What this task involves: All that is wanted is how many lines in the records below include the string "none".

Start of Available records

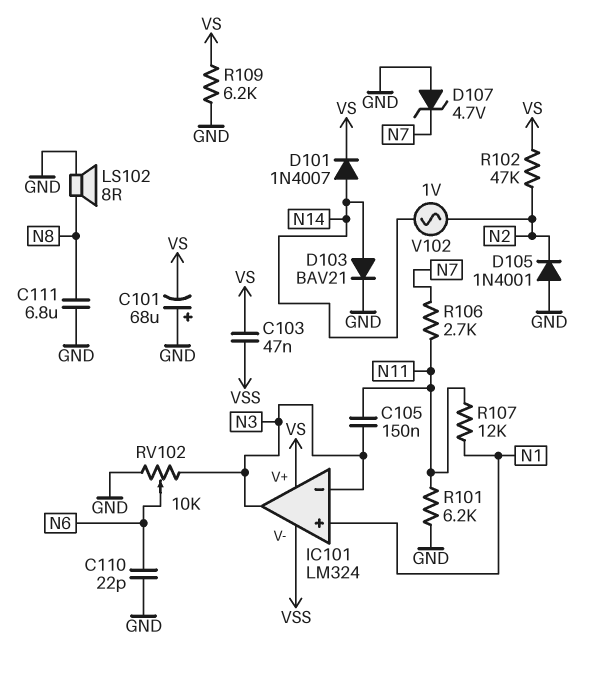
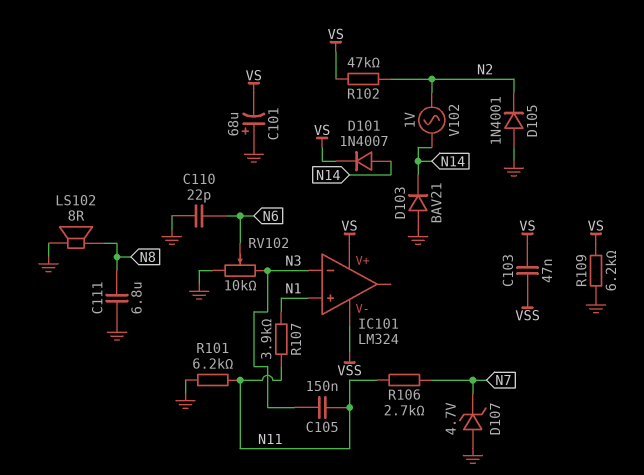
D103: diode BAV21 (A N14, K GND) -> diode BAV21 (A GND, K N14)
IC101 pin out: N3 -> none
R107: 12k (N1, N11) -> 3.9k (N1, N11)

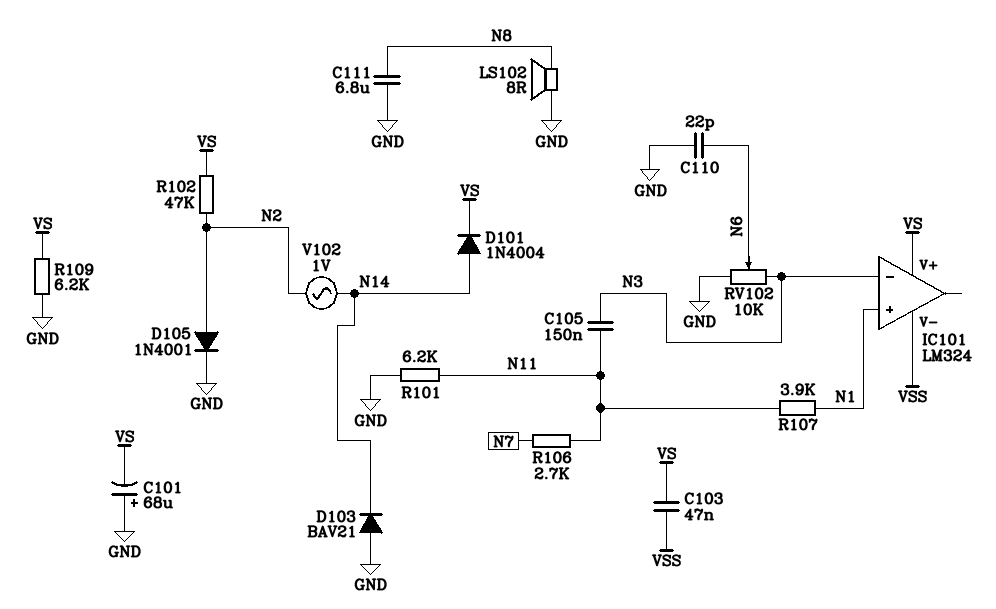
D101: diode 1N4007 (A N14, K VS) -> diode 1N4004 (A N14, K VS)
D105: diode 1N4001 (A GND, K N2) -> diode 1N4001 (A N2, K GND)
D107: zener 4.7V (A GND, K N7) -> none

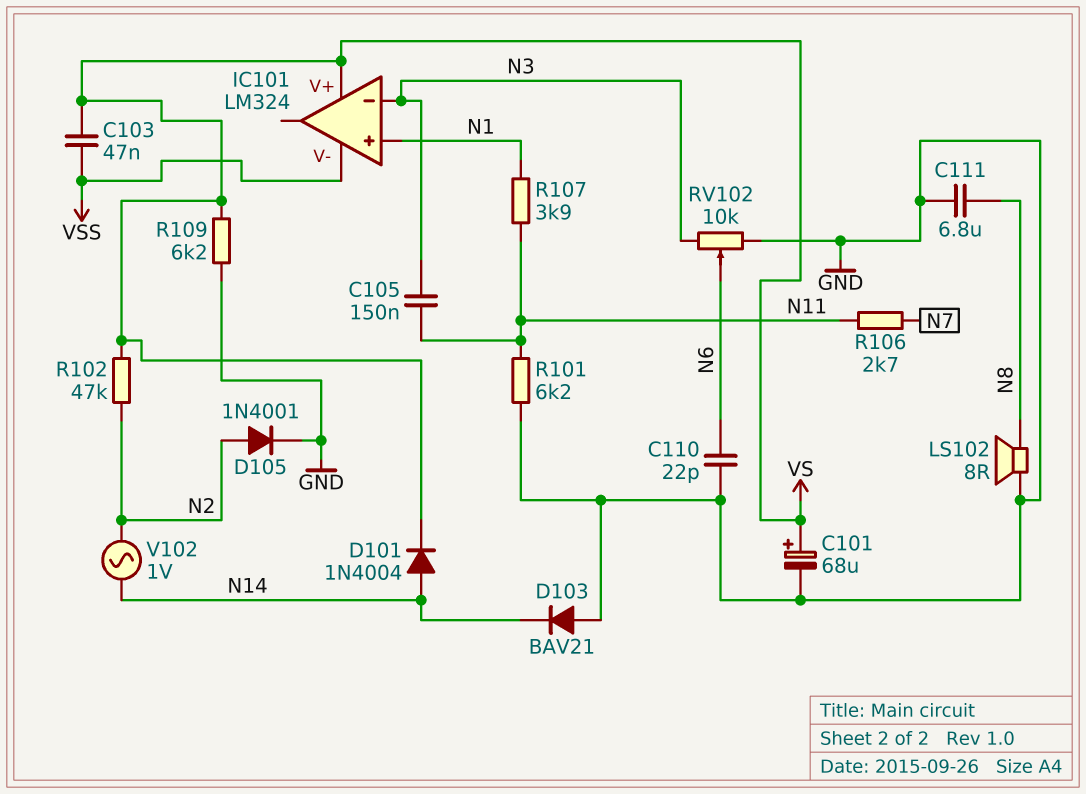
C101: 68uF (plus GND, minus VS) -> 68uF (plus VS, minus GND)

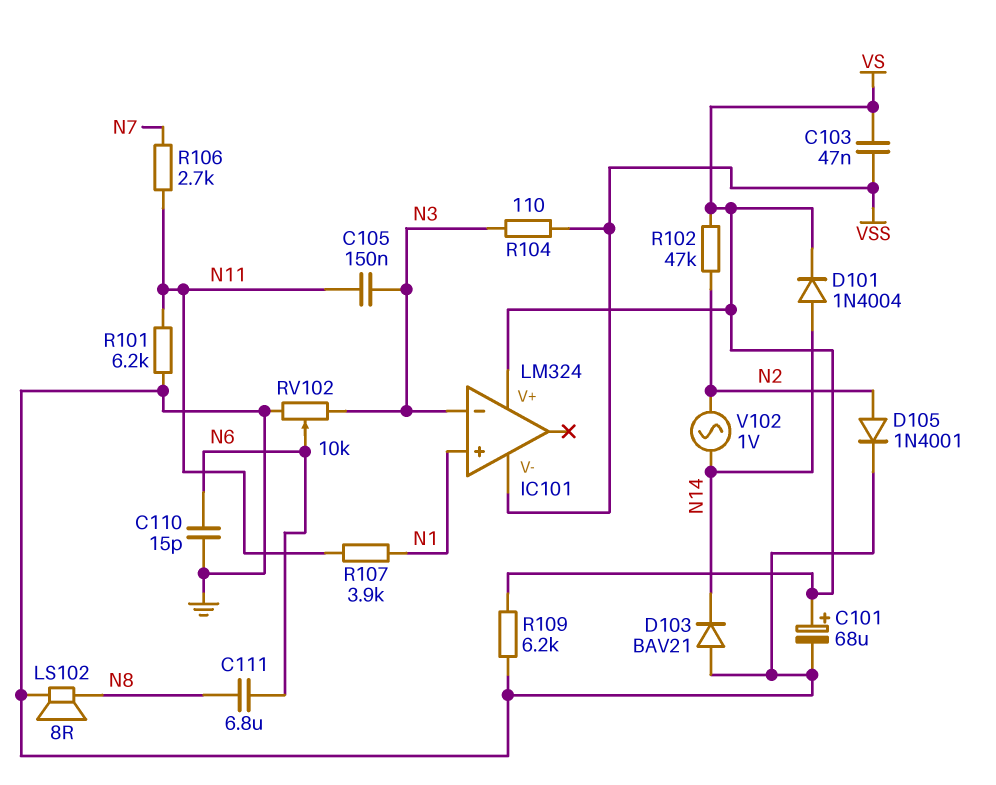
C110: 22pF (GND, N6) -> 15pF (GND, N6)
C111: 6.8uF (GND, N8) -> 6.8uF (N6, N8)
R104: none -> 110 (N3, VSS)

End of Available records

Reply: 3